--- Start DATA EXTRACT ---
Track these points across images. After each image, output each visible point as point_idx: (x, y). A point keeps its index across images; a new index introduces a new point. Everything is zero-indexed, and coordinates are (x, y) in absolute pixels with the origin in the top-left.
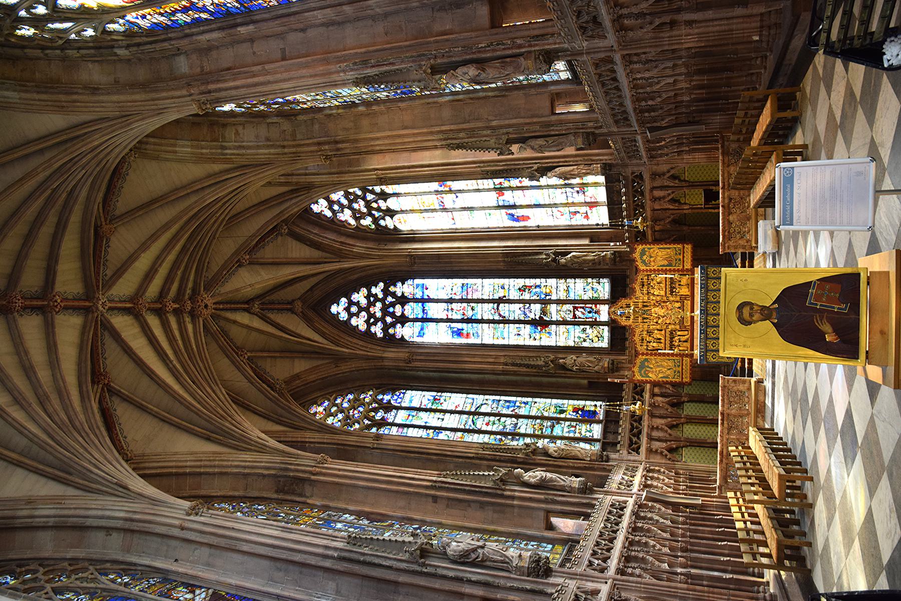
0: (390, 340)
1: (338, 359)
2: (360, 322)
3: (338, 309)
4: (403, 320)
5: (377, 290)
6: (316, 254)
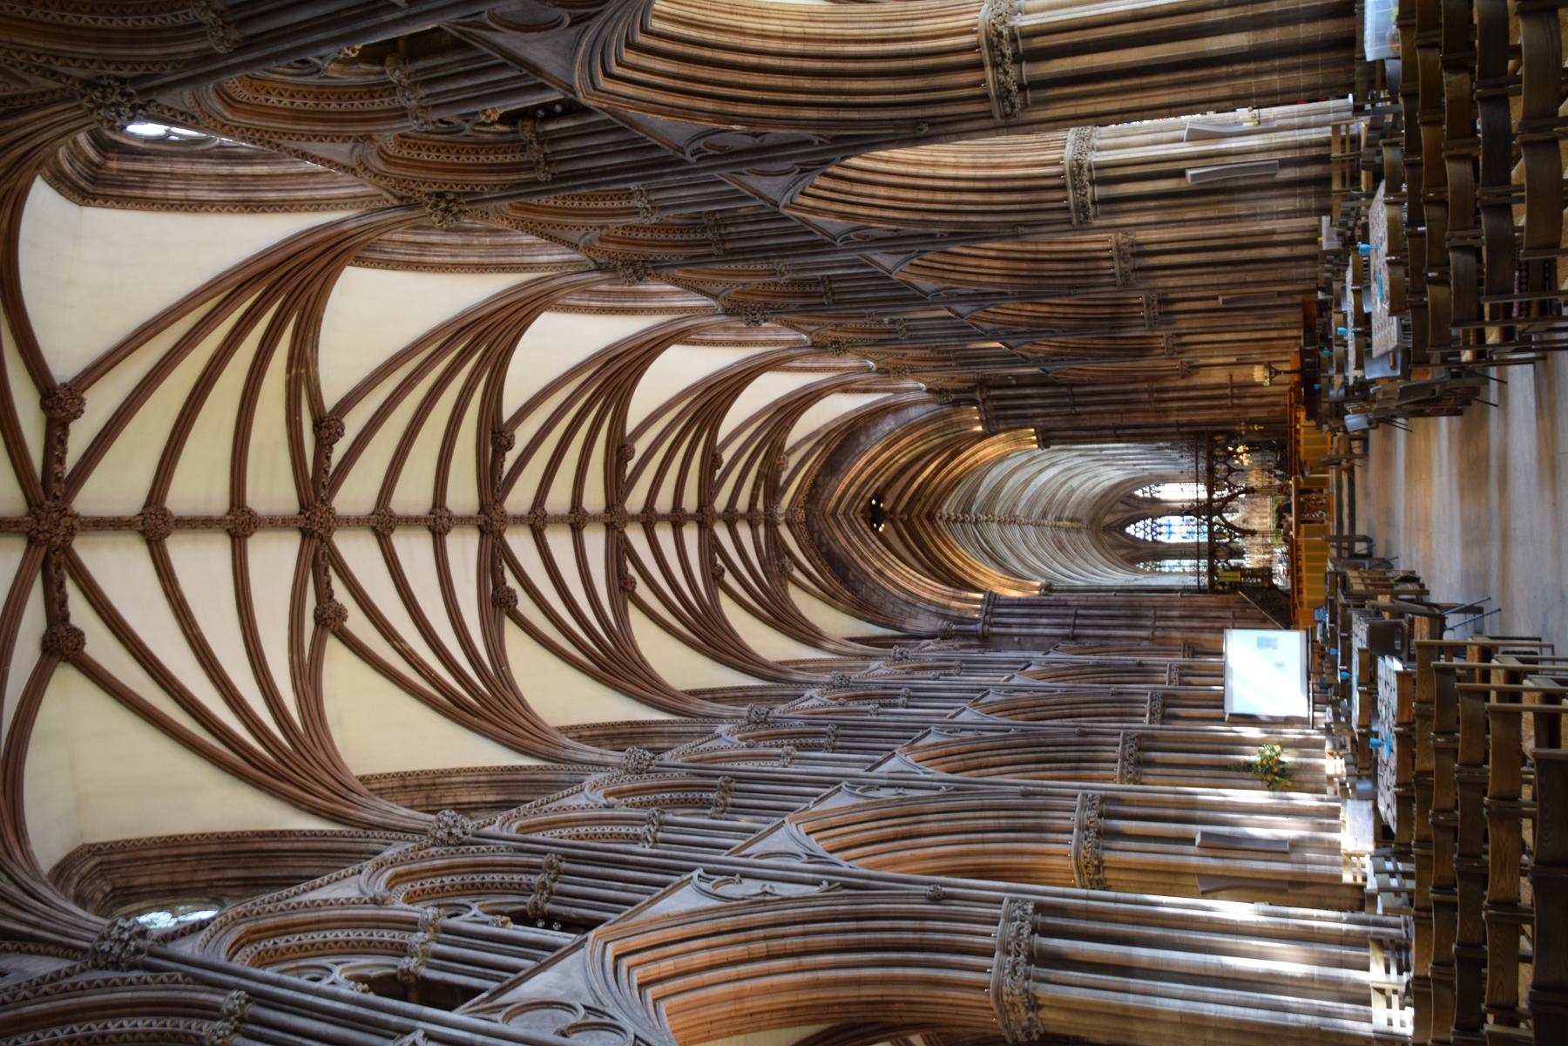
0: (1155, 541)
1: (1138, 549)
2: (1140, 535)
3: (1130, 530)
4: (1160, 534)
5: (1149, 521)
6: (1126, 507)
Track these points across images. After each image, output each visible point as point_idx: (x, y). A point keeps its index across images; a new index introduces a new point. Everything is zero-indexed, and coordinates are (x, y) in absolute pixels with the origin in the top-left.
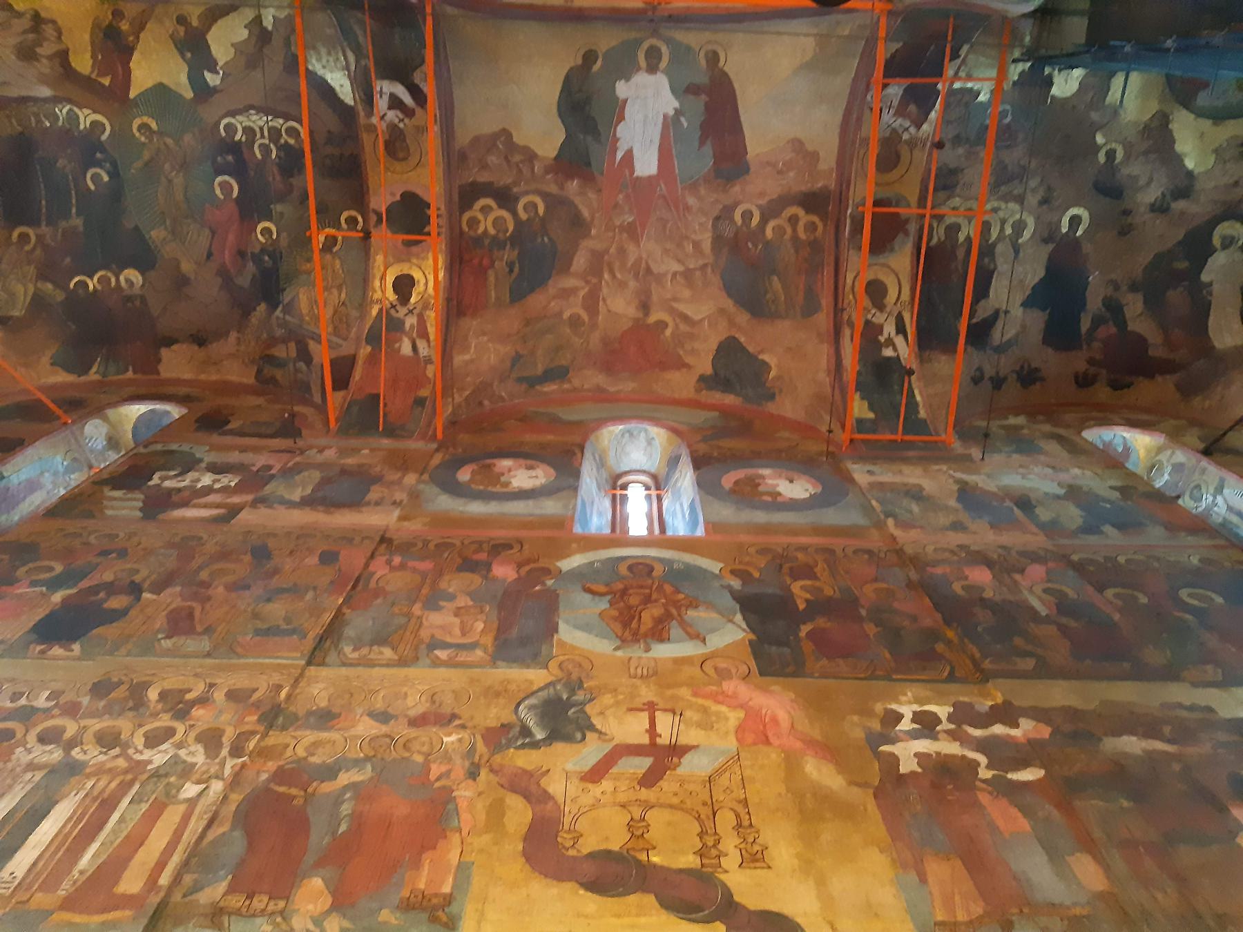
--- End DATA EXTRACT ---
● **WRITTEN REQUEST**
Copy out every line of the records above word for word, leaving out the pictures.

● **WRITTEN SOLUTION**
Track these points across images. After each image, output each visible point as point_idx: (x, y). A point keeps its index across images; a new index introduces a new point. Everything is zero-indexed, and coordinates are (x, y) in absolute pixels with the origin in the top-left.
0: (390, 340)
1: (338, 359)
2: (360, 322)
3: (338, 309)
4: (403, 320)
5: (377, 290)
6: (316, 254)
0: (1155, 541)
1: (1138, 549)
2: (1140, 535)
3: (1130, 530)
4: (1160, 534)
5: (1149, 521)
6: (1126, 507)
Track these points across images. After each image, output each visible point as point_idx: (x, y). A point keeps its index across images; a new index introduces a new point. Everything is zero-indexed, and coordinates are (x, y) in absolute pixels with the origin in the top-left.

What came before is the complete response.